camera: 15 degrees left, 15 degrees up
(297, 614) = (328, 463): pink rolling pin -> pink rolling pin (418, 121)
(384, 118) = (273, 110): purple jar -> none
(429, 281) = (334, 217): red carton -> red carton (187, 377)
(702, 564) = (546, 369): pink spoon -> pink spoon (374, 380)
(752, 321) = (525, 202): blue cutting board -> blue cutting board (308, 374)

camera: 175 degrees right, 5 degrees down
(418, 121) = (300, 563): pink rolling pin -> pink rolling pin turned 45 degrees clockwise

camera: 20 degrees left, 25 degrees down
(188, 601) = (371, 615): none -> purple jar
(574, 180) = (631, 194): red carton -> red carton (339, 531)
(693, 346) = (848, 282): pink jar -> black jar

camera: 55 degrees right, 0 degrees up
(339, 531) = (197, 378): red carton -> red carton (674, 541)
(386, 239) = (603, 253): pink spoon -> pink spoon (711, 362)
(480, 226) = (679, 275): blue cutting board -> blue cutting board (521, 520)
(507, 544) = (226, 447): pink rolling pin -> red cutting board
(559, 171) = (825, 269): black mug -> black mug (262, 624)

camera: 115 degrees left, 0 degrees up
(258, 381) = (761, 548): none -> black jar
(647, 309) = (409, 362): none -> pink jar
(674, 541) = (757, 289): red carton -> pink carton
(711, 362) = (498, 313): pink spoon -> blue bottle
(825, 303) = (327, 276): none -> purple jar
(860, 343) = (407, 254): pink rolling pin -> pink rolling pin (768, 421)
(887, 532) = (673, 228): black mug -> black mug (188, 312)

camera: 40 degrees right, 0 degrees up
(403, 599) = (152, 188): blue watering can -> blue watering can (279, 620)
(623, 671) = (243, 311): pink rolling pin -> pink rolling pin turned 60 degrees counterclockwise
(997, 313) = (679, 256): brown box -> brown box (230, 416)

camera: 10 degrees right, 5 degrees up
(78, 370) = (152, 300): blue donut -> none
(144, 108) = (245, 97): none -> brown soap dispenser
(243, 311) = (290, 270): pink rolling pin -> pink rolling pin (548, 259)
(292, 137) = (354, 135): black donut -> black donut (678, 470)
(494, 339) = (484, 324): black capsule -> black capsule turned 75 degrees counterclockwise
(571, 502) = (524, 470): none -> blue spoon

-=-=-

An exact transcription of every record above is required.

• [TASK SOLUTION]:
camera: 15 degrees left, 15 degrees up
(297, 614) = (328, 463): pink rolling pin -> pink rolling pin (418, 121)
(384, 118) = (273, 110): purple jar -> none
(429, 281) = (334, 217): red carton -> red carton (187, 377)
(702, 564) = (546, 369): pink spoon -> pink spoon (374, 380)
(752, 321) = (525, 202): blue cutting board -> blue cutting board (308, 374)

camera: 175 degrees right, 5 degrees down
(418, 121) = (300, 563): pink rolling pin -> pink rolling pin turned 45 degrees clockwise

camera: 20 degrees left, 25 degrees down
(188, 601) = (371, 615): none -> purple jar
(574, 180) = (631, 194): red carton -> red carton (339, 531)
(693, 346) = (848, 282): pink jar -> black jar

camera: 55 degrees right, 0 degrees up
(339, 531) = (197, 378): red carton -> red carton (674, 541)
(386, 239) = (603, 253): pink spoon -> pink spoon (711, 362)
(480, 226) = (679, 275): blue cutting board -> blue cutting board (521, 520)
(507, 544) = (226, 447): pink rolling pin -> red cutting board
(559, 171) = (825, 269): black mug -> black mug (262, 624)

camera: 115 degrees left, 0 degrees up
(258, 381) = (761, 548): none -> black jar
(647, 309) = (409, 362): none -> pink jar
(674, 541) = (757, 289): red carton -> pink carton
(711, 362) = (498, 313): pink spoon -> blue bottle
(825, 303) = (327, 276): none -> purple jar
(860, 343) = (407, 254): pink rolling pin -> pink rolling pin (768, 421)
(887, 532) = (673, 228): black mug -> black mug (188, 312)

camera: 40 degrees right, 0 degrees up
(403, 599) = (152, 188): blue watering can -> blue watering can (279, 620)
(623, 671) = (243, 311): pink rolling pin -> pink rolling pin turned 60 degrees counterclockwise
(997, 313) = (679, 256): brown box -> brown box (230, 416)

camera: 10 degrees right, 5 degrees up
(78, 370) = (152, 300): blue donut -> none
(144, 108) = (245, 97): none -> brown soap dispenser
(243, 311) = (290, 270): pink rolling pin -> pink rolling pin (548, 259)
(292, 137) = (354, 135): black donut -> black donut (678, 470)
(494, 339) = (484, 324): black capsule -> black capsule turned 75 degrees counterclockwise
(571, 502) = (524, 470): none -> blue spoon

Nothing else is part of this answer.